→ Task objective: Please rewrite everything from the line containing "chessboards (682, 681)" down to the line containing "spreadsheet [167, 194]", swapping "coasters" for "saucers" and leaving the rest of those lines unchanged.

→ Entries for locating text and elements:
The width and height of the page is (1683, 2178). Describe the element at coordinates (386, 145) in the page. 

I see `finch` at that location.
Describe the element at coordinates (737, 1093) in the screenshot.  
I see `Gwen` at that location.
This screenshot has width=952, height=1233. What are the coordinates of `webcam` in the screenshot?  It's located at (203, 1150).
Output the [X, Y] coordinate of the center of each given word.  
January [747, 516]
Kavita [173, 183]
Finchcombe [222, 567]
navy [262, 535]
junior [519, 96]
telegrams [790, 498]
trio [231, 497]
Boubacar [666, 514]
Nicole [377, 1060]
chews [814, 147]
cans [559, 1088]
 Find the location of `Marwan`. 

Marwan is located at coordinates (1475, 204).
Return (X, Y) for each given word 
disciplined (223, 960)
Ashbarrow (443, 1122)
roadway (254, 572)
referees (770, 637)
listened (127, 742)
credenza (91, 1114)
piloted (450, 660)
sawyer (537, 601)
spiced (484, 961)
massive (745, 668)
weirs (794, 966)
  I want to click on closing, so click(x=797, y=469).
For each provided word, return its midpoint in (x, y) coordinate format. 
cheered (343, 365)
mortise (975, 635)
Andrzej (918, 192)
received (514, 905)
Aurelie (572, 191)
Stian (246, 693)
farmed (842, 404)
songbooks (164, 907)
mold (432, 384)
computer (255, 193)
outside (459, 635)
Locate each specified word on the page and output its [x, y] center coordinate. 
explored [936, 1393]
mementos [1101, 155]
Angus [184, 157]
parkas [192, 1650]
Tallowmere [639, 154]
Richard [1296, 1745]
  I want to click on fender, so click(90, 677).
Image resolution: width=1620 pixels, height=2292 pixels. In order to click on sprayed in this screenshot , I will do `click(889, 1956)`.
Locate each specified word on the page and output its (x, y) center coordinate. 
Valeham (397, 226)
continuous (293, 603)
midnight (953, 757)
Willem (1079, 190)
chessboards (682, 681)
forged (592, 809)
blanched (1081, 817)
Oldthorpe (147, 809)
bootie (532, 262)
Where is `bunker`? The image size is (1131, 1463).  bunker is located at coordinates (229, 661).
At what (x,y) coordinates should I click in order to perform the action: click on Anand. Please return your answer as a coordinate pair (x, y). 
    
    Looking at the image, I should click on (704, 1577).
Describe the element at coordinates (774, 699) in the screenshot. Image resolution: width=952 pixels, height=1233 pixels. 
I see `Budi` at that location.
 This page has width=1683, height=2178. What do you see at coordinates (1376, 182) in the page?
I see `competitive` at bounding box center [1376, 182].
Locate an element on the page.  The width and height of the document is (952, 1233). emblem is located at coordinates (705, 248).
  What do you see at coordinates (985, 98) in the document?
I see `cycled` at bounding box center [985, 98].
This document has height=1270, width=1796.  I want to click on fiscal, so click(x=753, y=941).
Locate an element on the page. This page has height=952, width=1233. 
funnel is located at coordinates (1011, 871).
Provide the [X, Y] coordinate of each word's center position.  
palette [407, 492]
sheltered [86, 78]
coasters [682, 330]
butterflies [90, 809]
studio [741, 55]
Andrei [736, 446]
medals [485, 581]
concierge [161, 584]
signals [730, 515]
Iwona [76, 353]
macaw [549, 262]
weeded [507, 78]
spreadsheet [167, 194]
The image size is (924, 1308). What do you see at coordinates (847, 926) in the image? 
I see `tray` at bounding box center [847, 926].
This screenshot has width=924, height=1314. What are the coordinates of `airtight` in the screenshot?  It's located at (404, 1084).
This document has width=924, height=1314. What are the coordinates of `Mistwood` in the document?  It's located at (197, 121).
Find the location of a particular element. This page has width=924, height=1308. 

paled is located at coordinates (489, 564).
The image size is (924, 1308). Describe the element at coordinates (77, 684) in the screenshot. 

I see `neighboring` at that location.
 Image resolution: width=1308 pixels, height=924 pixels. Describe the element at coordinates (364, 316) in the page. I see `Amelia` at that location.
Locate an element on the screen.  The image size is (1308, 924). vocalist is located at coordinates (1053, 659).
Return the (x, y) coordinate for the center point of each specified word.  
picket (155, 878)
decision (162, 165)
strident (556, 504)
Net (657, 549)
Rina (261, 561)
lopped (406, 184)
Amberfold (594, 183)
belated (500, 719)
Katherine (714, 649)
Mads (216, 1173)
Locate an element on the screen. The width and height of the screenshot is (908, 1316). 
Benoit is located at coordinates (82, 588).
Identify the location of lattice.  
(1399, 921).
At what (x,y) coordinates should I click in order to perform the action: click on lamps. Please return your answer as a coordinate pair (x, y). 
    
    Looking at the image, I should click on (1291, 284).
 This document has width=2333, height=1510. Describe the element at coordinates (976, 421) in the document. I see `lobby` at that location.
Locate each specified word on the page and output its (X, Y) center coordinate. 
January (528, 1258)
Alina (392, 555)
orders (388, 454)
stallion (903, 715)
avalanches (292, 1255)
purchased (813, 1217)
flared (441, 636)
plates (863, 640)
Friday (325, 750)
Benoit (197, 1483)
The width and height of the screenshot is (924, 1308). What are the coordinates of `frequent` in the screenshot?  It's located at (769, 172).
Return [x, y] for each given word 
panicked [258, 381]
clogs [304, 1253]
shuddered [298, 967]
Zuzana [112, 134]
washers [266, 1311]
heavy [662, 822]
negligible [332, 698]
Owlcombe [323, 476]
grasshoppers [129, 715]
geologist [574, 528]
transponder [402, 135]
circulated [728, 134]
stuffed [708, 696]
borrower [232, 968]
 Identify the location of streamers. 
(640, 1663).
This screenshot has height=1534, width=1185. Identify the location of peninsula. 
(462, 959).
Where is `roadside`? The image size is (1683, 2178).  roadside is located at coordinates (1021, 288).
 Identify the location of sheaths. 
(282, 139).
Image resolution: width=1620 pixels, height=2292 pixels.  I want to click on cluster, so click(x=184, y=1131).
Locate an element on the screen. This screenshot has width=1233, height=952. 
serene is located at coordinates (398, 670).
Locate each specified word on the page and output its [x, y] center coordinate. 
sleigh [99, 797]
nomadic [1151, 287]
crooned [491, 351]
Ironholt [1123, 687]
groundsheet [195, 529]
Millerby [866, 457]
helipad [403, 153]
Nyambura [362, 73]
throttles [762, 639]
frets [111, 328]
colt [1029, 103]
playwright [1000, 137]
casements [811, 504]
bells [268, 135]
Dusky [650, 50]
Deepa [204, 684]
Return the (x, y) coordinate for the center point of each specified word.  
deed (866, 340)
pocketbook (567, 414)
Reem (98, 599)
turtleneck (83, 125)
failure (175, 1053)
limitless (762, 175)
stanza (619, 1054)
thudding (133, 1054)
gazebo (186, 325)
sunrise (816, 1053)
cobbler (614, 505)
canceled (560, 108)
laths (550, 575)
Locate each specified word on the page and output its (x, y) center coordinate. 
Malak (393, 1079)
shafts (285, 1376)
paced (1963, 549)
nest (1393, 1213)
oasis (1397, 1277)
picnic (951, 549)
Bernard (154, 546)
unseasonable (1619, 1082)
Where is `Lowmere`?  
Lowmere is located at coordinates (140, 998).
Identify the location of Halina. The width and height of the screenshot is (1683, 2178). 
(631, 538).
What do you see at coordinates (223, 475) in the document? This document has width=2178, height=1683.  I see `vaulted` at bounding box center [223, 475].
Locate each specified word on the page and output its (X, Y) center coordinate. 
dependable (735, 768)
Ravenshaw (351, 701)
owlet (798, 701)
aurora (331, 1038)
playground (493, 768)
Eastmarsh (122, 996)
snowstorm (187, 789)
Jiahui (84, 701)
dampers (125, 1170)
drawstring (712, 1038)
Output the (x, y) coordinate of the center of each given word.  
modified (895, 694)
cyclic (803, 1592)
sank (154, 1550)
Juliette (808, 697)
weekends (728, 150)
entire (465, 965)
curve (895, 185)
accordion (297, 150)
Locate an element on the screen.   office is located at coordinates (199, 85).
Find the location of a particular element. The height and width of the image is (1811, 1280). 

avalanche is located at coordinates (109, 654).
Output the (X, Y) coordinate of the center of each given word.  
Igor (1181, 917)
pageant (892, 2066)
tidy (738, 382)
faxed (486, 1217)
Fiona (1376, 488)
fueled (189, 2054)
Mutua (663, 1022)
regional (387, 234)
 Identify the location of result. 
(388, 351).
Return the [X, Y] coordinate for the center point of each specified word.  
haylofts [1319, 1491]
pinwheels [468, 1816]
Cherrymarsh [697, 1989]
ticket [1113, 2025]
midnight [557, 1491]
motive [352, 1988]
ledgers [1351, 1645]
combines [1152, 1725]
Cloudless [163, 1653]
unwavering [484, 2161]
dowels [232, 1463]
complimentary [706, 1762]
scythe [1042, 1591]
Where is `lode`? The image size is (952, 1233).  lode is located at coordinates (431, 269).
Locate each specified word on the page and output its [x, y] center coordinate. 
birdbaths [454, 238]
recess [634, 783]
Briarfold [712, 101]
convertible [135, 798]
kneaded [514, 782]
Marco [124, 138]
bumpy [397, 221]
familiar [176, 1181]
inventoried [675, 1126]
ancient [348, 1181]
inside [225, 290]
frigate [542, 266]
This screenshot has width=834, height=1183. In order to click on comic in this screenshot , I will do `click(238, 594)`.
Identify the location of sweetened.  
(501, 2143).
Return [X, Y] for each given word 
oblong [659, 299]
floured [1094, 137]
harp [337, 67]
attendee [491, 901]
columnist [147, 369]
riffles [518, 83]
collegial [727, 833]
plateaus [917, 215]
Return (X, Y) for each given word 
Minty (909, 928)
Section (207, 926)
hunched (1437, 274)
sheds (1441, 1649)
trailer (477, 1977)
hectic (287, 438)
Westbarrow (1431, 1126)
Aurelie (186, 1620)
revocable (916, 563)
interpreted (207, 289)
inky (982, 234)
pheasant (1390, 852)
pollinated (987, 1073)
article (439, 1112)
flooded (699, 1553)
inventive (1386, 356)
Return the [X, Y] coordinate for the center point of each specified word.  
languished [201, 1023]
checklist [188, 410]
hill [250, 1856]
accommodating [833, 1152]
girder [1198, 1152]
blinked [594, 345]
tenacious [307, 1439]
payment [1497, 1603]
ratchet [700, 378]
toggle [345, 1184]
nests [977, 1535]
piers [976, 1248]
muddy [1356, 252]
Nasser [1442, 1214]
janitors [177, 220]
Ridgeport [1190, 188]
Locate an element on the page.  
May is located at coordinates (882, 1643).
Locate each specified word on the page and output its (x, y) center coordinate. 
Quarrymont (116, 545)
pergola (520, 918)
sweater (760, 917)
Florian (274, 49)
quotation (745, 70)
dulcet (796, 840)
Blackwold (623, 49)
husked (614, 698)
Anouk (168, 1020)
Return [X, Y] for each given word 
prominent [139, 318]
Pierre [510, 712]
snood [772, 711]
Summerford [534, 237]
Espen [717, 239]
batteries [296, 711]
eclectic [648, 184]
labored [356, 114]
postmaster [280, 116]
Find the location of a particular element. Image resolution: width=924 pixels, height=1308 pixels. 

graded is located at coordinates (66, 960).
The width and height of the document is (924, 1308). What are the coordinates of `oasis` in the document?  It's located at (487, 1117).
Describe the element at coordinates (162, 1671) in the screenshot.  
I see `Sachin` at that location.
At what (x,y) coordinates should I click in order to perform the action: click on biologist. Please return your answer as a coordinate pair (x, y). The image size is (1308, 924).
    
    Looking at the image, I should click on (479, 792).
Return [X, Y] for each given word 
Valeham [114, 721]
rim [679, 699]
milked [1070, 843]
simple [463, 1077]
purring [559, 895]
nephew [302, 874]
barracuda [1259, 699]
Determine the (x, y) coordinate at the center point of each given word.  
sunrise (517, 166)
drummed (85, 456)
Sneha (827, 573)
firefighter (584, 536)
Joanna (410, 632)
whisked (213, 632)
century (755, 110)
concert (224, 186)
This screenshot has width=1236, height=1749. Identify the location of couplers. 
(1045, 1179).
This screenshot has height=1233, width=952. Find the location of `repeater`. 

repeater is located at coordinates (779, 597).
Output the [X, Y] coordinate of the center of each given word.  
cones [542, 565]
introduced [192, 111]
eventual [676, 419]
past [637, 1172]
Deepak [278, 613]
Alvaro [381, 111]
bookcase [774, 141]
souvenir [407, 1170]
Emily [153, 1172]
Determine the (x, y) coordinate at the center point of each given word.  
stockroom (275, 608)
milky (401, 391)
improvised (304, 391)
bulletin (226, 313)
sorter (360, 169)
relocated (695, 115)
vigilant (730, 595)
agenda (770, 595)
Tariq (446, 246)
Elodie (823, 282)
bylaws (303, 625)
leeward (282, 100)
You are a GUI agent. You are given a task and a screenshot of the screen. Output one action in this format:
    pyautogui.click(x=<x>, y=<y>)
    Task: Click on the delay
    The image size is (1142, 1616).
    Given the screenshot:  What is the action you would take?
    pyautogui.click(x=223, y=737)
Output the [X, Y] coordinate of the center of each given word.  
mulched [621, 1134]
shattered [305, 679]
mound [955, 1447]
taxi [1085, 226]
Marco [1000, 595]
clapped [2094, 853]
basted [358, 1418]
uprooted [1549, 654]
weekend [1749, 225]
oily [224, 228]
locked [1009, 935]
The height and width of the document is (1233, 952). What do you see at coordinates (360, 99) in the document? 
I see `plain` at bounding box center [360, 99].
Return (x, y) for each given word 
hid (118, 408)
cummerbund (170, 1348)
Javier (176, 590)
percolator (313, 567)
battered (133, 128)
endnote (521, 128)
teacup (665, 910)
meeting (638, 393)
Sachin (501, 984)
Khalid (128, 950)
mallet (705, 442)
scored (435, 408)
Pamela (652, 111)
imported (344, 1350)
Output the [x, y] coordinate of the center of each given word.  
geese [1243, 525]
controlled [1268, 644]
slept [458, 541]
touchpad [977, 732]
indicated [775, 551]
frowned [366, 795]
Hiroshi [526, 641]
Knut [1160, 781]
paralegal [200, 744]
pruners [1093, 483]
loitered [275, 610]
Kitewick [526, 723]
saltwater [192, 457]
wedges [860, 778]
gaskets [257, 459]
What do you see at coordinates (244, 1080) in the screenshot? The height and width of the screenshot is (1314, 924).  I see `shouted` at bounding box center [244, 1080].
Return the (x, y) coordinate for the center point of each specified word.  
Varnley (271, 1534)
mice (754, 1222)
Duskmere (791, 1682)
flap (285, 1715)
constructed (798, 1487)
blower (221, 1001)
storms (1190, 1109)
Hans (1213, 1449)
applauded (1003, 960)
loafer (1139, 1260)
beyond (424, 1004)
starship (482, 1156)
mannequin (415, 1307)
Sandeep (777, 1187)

→ Solution to the problem:
chessboards (682, 681)
forged (592, 809)
blanched (1081, 817)
Oldthorpe (147, 809)
bootie (532, 262)
Where is `bunker`? The image size is (1131, 1463).  bunker is located at coordinates (229, 661).
At what (x,y) coordinates should I click in order to perform the action: click on Anand. Please return your answer as a coordinate pair (x, y). 
    
    Looking at the image, I should click on (704, 1577).
Describe the element at coordinates (774, 699) in the screenshot. Image resolution: width=952 pixels, height=1233 pixels. 
I see `Budi` at that location.
 This page has width=1683, height=2178. What do you see at coordinates (1376, 182) in the page?
I see `competitive` at bounding box center [1376, 182].
Locate an element on the page.  The width and height of the document is (952, 1233). emblem is located at coordinates (705, 248).
  What do you see at coordinates (985, 98) in the document?
I see `cycled` at bounding box center [985, 98].
This document has height=1270, width=1796.  I want to click on fiscal, so click(x=753, y=941).
Locate an element on the page. This page has height=952, width=1233. 
funnel is located at coordinates (1011, 871).
Provide the [X, Y] coordinate of each word's center position.  
palette [407, 492]
sheltered [86, 78]
saucers [682, 330]
butterflies [90, 809]
studio [741, 55]
Andrei [736, 446]
medals [485, 581]
concierge [161, 584]
signals [730, 515]
Iwona [76, 353]
macaw [549, 262]
weeded [507, 78]
spreadsheet [167, 194]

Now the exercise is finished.